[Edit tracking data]
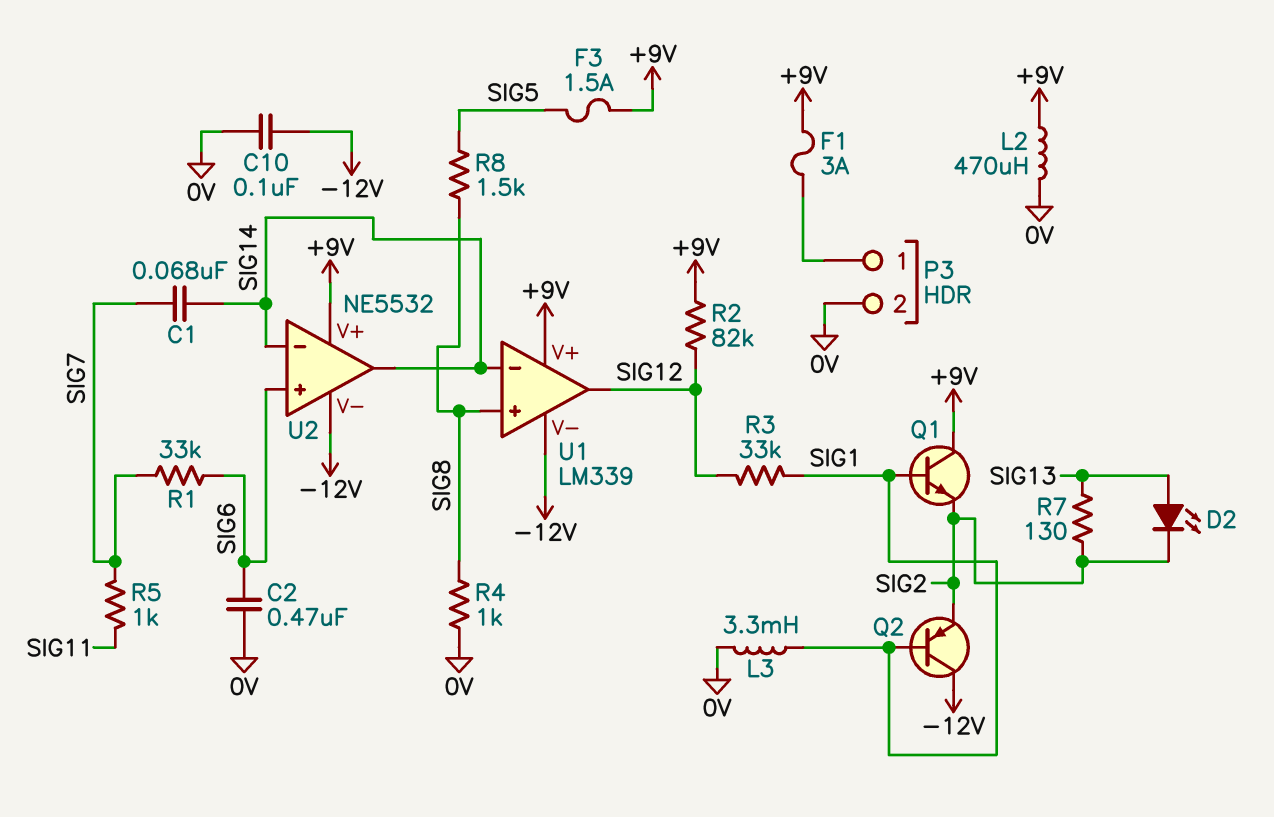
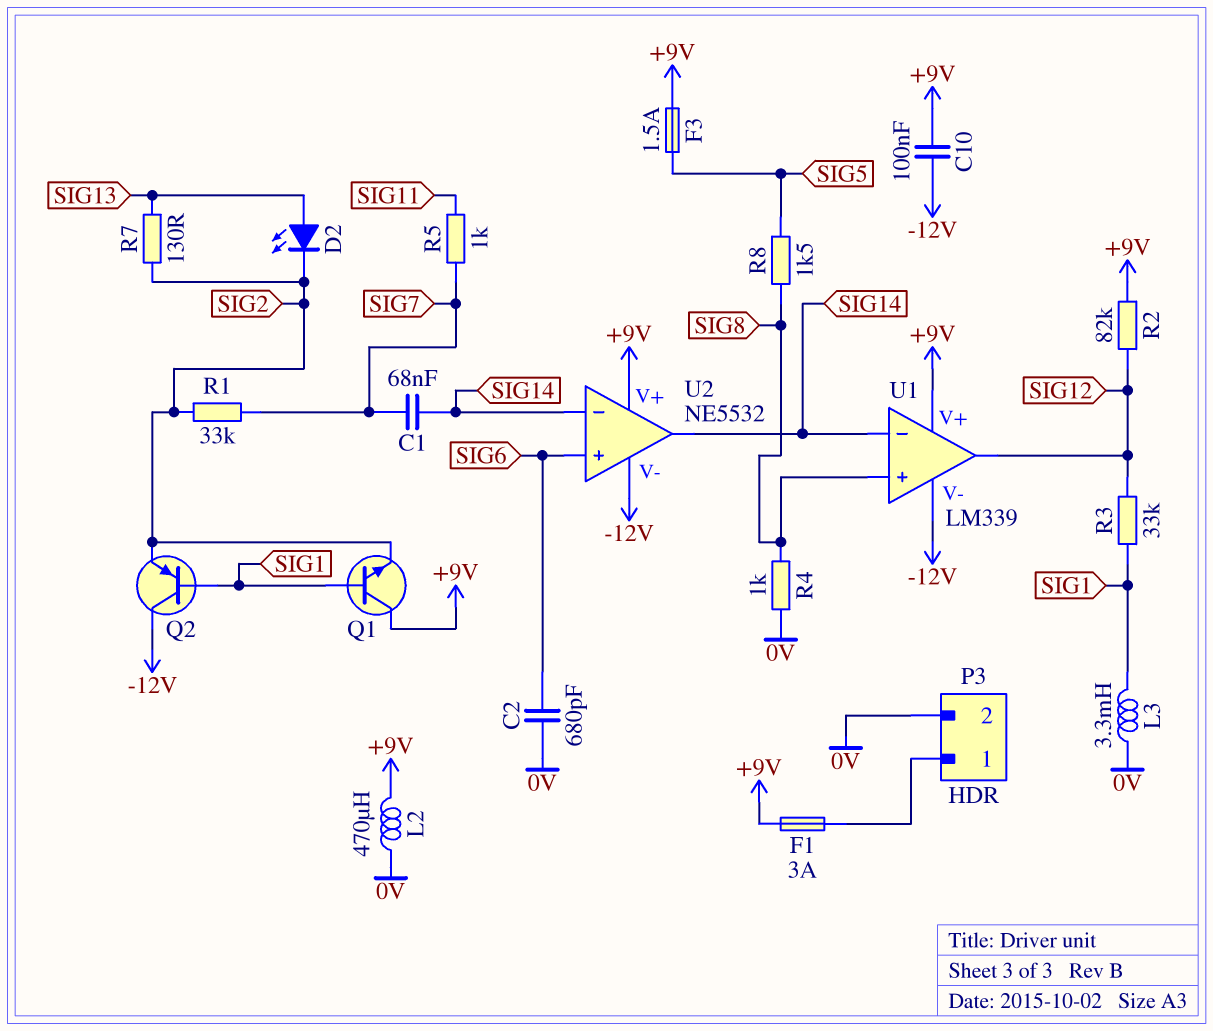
C2: 470nF (0V, SIG6) -> 680pF (0V, SIG6)
C10: 100nF (-12V, 0V) -> 100nF (+9V, -12V)
R1: 33k (SIG6, SIG7) -> 33k (SIG2, SIG7)

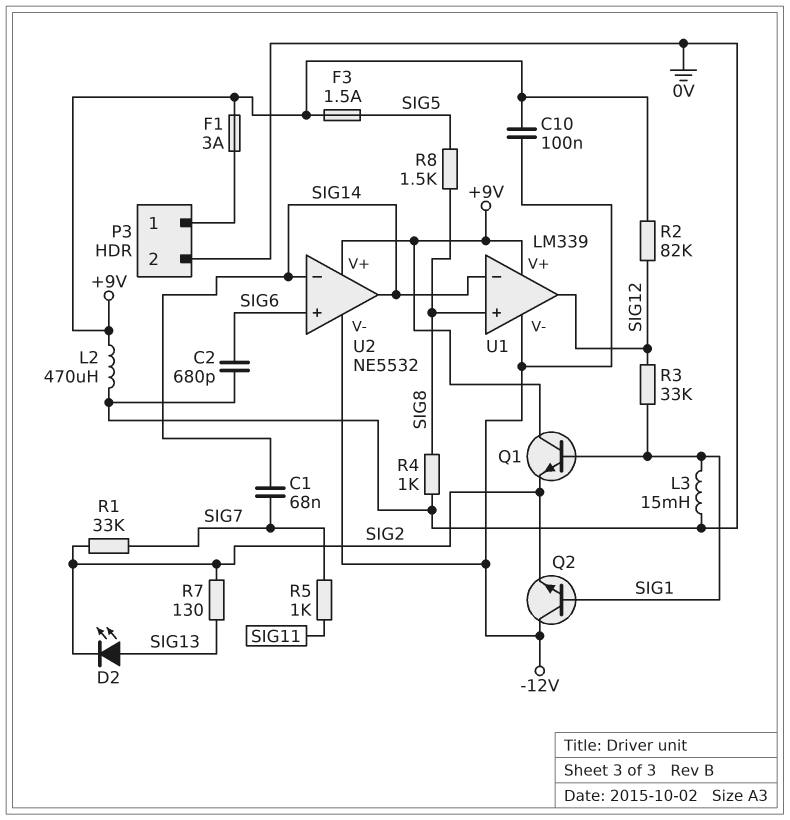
L3: 3.3mH (0V, SIG1) -> 15mH (0V, SIG1)
Q2: PNP (B SIG1, C -12V, E SIG2) -> NPN (B SIG1, C -12V, E SIG2)

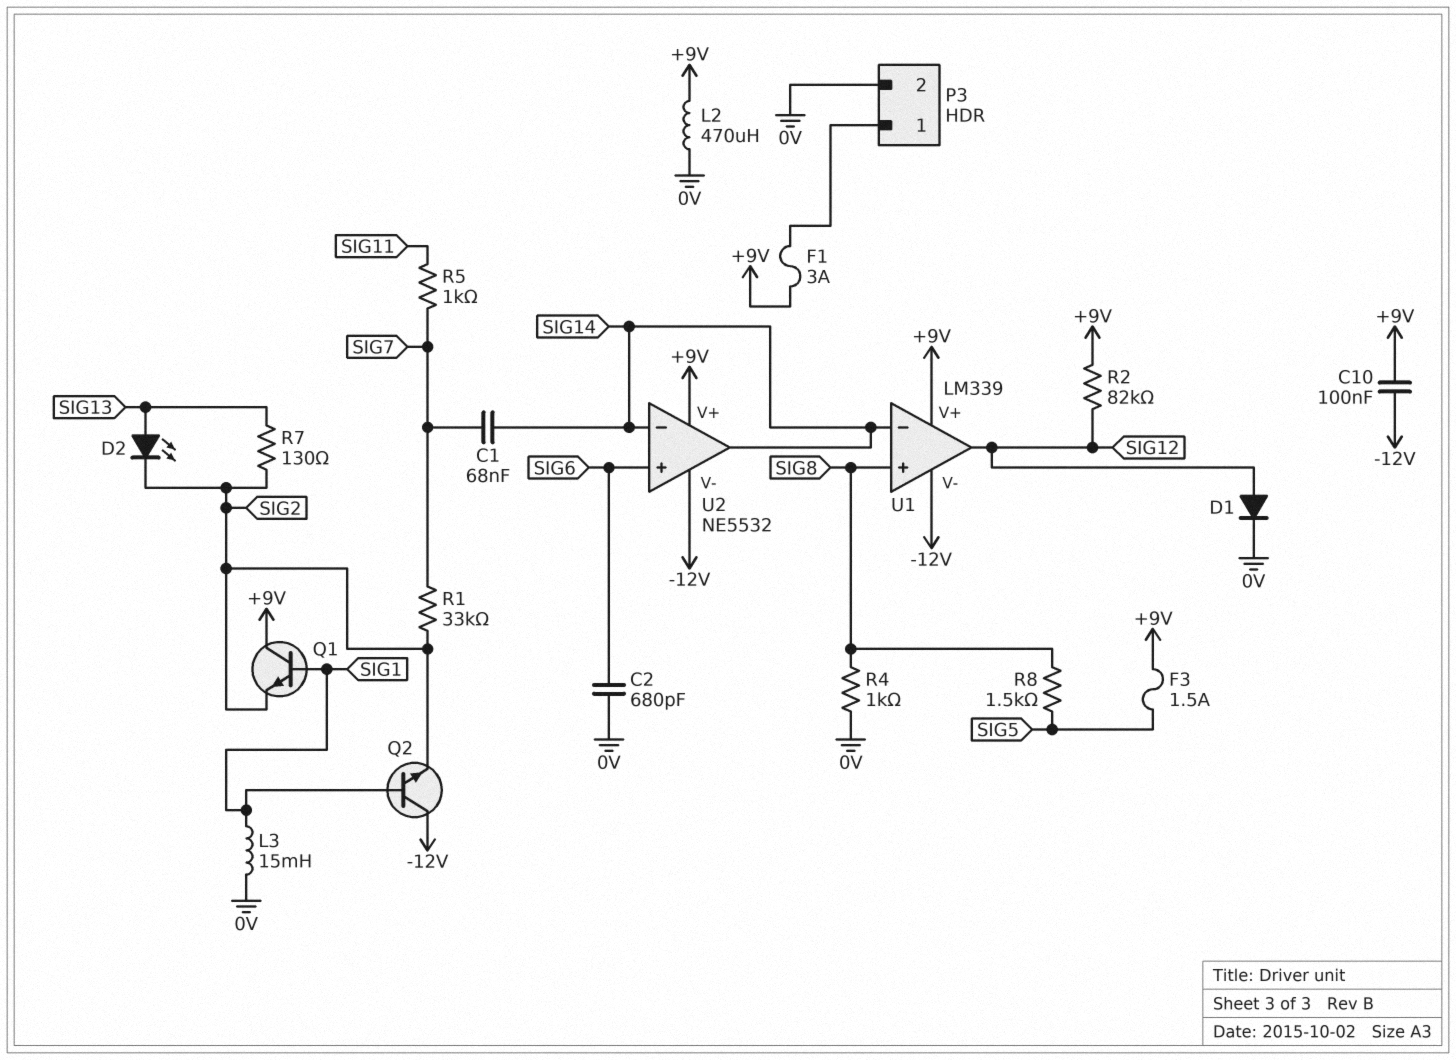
D1: none -> diode (A SIG12, K 0V)
R3: 33k (SIG1, SIG12) -> none

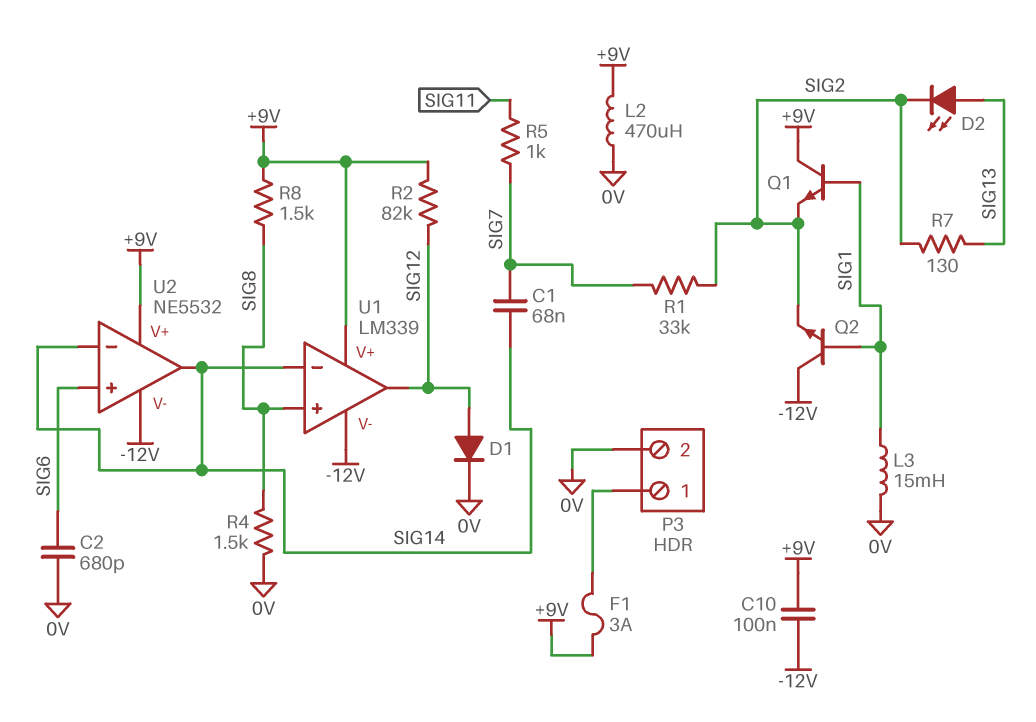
F3: 1.5A (+9V, SIG5) -> none
R4: 1k (0V, SIG8) -> 1.5k (0V, SIG8)
R8: 1.5k (SIG5, SIG8) -> 1.5k (+9V, SIG8)

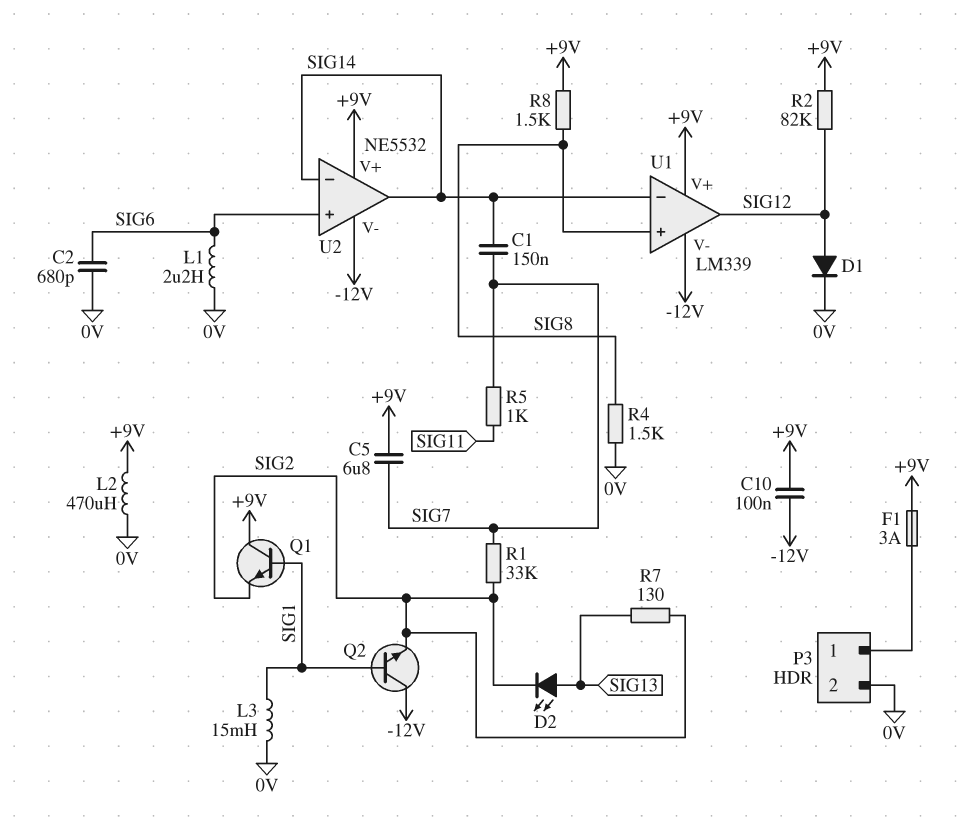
C1: 68nF (SIG7, SIG14) -> 150nF (SIG7, SIG14)
C5: none -> 6.8uF (+9V, SIG7)
L1: none -> 2.2uH (0V, SIG6)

▸ What the task requires
Your answer is all of the records restated word for word, pictures excluded.

▸ Solved exercise
C2: 470nF (0V, SIG6) -> 680pF (0V, SIG6)
C10: 100nF (-12V, 0V) -> 100nF (+9V, -12V)
R1: 33k (SIG6, SIG7) -> 33k (SIG2, SIG7)

L3: 3.3mH (0V, SIG1) -> 15mH (0V, SIG1)
Q2: PNP (B SIG1, C -12V, E SIG2) -> NPN (B SIG1, C -12V, E SIG2)

D1: none -> diode (A SIG12, K 0V)
R3: 33k (SIG1, SIG12) -> none

F3: 1.5A (+9V, SIG5) -> none
R4: 1k (0V, SIG8) -> 1.5k (0V, SIG8)
R8: 1.5k (SIG5, SIG8) -> 1.5k (+9V, SIG8)

C1: 68nF (SIG7, SIG14) -> 150nF (SIG7, SIG14)
C5: none -> 6.8uF (+9V, SIG7)
L1: none -> 2.2uH (0V, SIG6)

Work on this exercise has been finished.